=== Begin Enclosure ===

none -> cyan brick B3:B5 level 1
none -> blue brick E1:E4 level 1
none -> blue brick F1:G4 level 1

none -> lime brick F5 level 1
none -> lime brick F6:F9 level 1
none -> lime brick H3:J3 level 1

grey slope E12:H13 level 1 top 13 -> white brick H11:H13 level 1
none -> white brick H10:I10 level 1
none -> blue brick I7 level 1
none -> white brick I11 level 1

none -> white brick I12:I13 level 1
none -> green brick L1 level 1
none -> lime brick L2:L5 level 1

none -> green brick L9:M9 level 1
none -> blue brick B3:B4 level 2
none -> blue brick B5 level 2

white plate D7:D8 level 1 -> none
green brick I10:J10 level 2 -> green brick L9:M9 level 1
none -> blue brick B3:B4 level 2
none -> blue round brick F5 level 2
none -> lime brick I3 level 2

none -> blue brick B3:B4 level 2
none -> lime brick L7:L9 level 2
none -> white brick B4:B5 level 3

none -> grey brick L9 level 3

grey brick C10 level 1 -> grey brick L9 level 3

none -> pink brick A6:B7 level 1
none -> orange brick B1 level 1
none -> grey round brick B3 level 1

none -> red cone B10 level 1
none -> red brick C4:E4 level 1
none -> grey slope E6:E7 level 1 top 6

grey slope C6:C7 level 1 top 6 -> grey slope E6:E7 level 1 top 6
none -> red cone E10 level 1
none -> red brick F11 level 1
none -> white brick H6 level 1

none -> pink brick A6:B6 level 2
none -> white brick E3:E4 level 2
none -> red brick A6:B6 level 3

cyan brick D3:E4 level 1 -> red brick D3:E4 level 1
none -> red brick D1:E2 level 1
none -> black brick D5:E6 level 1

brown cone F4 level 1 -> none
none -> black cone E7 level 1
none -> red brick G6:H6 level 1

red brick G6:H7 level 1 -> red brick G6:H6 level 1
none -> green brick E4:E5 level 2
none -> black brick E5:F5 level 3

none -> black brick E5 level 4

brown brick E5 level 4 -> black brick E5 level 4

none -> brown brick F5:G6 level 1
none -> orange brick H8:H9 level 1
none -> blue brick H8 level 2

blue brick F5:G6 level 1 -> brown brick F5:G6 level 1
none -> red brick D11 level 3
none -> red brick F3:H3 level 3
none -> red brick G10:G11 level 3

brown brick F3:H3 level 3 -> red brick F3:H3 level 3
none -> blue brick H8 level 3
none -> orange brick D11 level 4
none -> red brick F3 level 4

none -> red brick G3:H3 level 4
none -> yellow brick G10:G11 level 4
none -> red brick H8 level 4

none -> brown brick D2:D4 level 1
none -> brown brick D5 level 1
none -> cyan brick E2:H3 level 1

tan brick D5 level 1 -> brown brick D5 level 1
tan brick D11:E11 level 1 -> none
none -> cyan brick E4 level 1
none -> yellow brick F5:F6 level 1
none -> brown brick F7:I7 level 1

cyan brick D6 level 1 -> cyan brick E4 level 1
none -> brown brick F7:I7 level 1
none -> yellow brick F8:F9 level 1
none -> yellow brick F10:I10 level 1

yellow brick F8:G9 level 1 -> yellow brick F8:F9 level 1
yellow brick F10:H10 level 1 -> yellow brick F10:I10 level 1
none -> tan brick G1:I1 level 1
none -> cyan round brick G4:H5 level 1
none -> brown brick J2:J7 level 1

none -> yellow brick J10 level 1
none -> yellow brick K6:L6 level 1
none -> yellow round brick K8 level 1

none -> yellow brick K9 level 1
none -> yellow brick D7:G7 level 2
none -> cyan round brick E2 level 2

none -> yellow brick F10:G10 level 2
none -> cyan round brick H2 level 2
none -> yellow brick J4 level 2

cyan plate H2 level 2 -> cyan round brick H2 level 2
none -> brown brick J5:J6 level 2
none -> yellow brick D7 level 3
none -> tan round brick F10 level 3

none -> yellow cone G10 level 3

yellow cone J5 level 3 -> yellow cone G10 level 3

=== End Enclosure ===

- What you have to do:
The range begins at the line containing "none -> red brick G3:H3 level 4" and ends at the last line of the entries; reproduce it exactly.

- Response area:
none -> red brick G3:H3 level 4
none -> yellow brick G10:G11 level 4
none -> red brick H8 level 4

none -> brown brick D2:D4 level 1
none -> brown brick D5 level 1
none -> cyan brick E2:H3 level 1

tan brick D5 level 1 -> brown brick D5 level 1
tan brick D11:E11 level 1 -> none
none -> cyan brick E4 level 1
none -> yellow brick F5:F6 level 1
none -> brown brick F7:I7 level 1

cyan brick D6 level 1 -> cyan brick E4 level 1
none -> brown brick F7:I7 level 1
none -> yellow brick F8:F9 level 1
none -> yellow brick F10:I10 level 1

yellow brick F8:G9 level 1 -> yellow brick F8:F9 level 1
yellow brick F10:H10 level 1 -> yellow brick F10:I10 level 1
none -> tan brick G1:I1 level 1
none -> cyan round brick G4:H5 level 1
none -> brown brick J2:J7 level 1

none -> yellow brick J10 level 1
none -> yellow brick K6:L6 level 1
none -> yellow round brick K8 level 1

none -> yellow brick K9 level 1
none -> yellow brick D7:G7 level 2
none -> cyan round brick E2 level 2

none -> yellow brick F10:G10 level 2
none -> cyan round brick H2 level 2
none -> yellow brick J4 level 2

cyan plate H2 level 2 -> cyan round brick H2 level 2
none -> brown brick J5:J6 level 2
none -> yellow brick D7 level 3
none -> tan round brick F10 level 3

none -> yellow cone G10 level 3

yellow cone J5 level 3 -> yellow cone G10 level 3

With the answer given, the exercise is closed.